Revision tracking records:

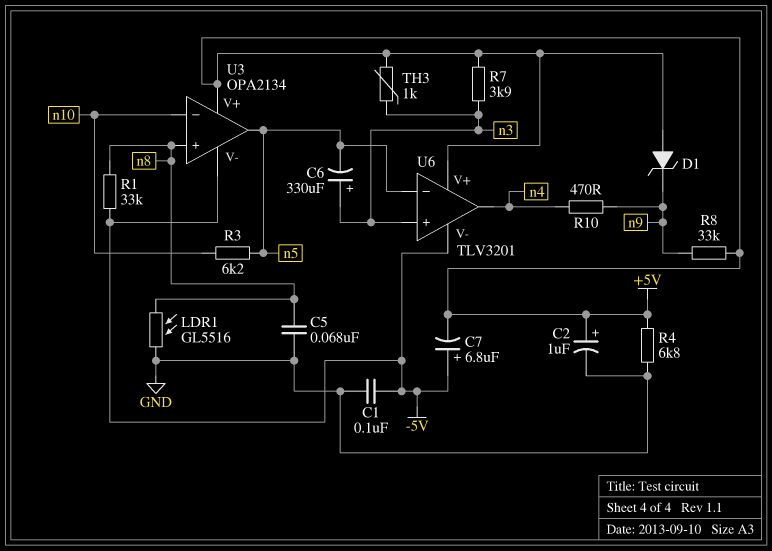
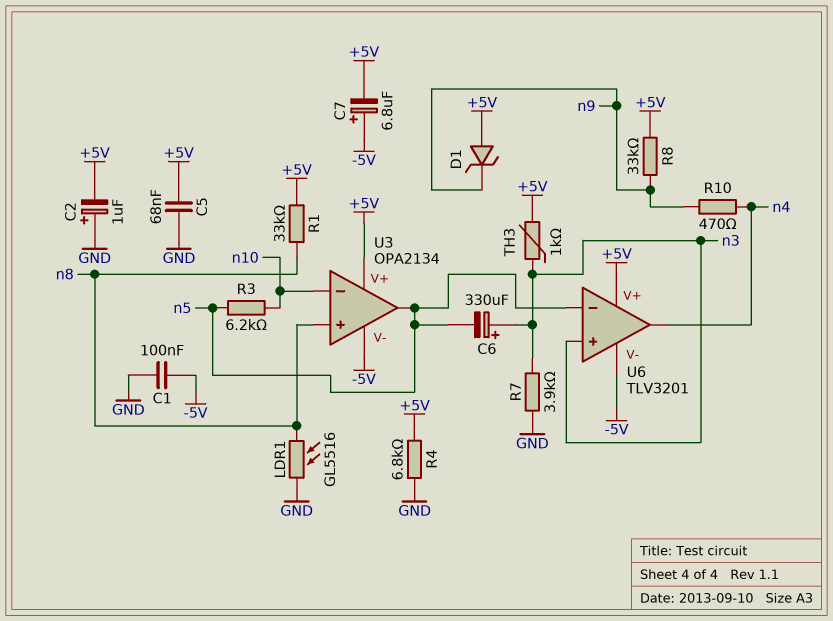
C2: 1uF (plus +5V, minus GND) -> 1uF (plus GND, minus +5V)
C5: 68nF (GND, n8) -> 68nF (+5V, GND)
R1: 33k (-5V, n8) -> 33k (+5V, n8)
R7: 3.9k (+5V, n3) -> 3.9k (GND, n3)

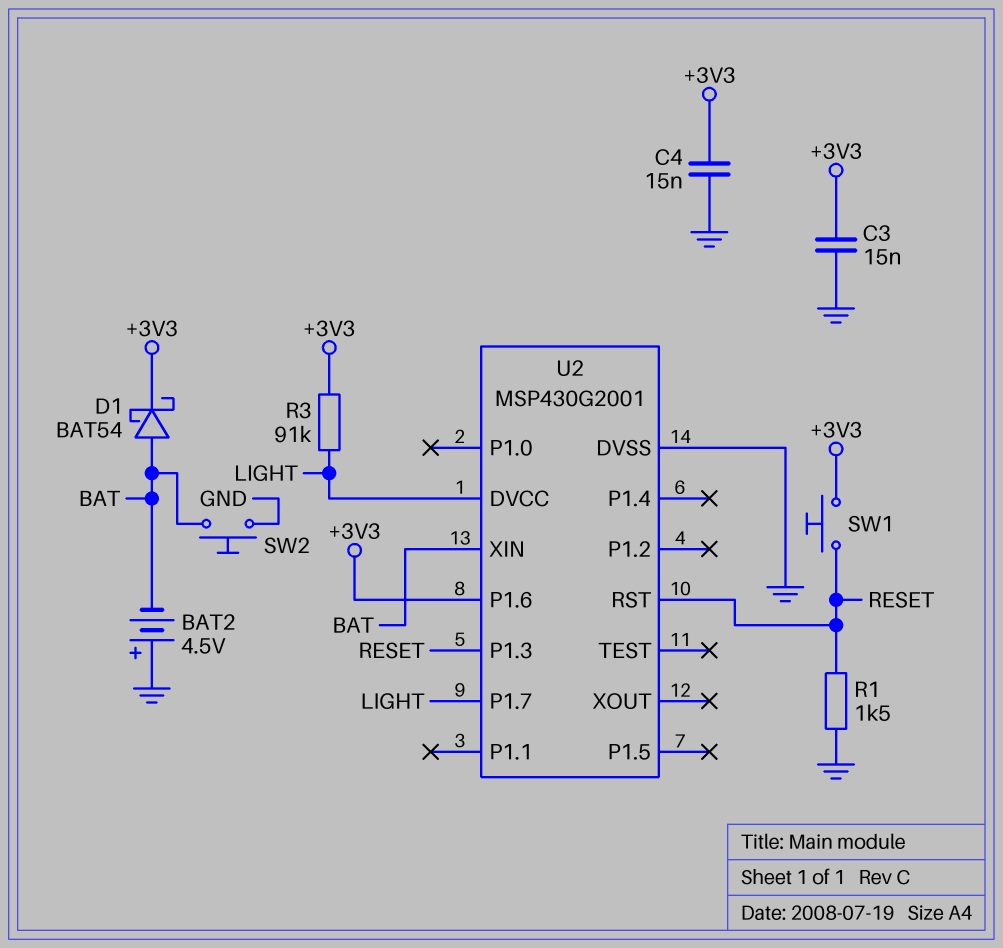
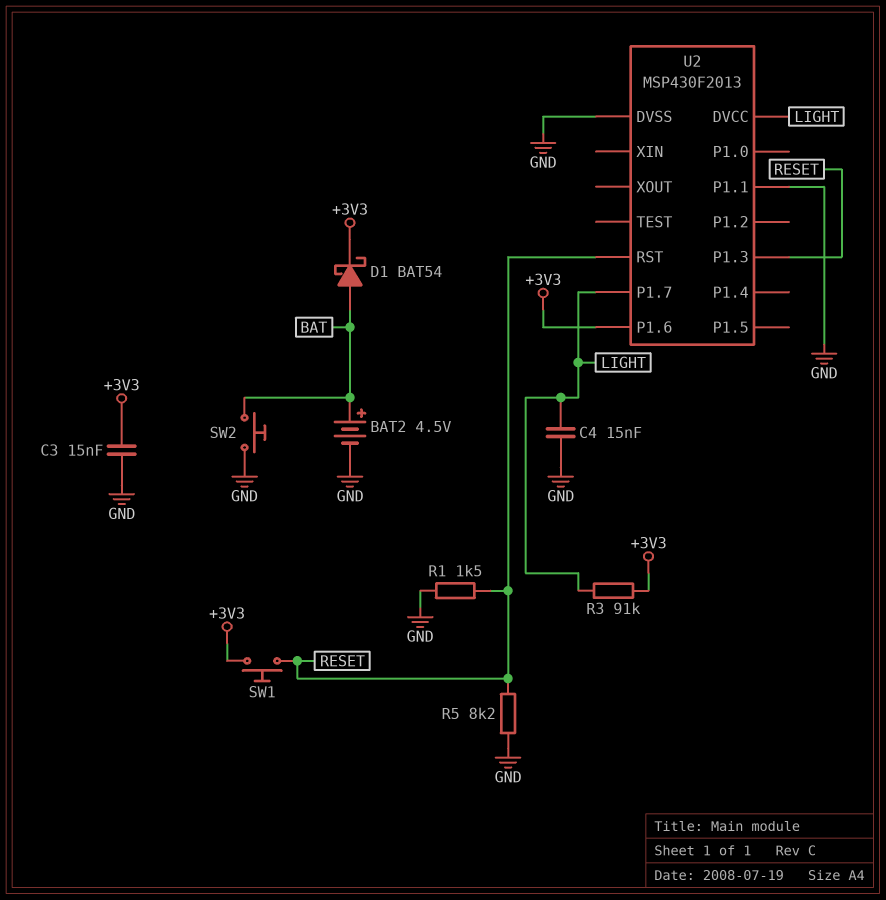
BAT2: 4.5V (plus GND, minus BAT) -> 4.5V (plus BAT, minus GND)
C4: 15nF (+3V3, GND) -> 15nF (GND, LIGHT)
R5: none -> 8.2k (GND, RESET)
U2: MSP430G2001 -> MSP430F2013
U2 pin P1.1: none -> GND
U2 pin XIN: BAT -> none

* * *

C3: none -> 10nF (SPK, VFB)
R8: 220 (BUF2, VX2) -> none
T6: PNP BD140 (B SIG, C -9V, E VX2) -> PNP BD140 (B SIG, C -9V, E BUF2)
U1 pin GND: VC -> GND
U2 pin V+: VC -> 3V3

**AIM OF THE EXERCISE**
Every line above from the line with "U2: MSP430G2001 -> MSP430F2013" to the line with "U2 pin XIN: BAT -> none" is wanted, ends included; write them out exactly and add no other line.

**RESPONSE AREA**
U2: MSP430G2001 -> MSP430F2013
U2 pin P1.1: none -> GND
U2 pin XIN: BAT -> none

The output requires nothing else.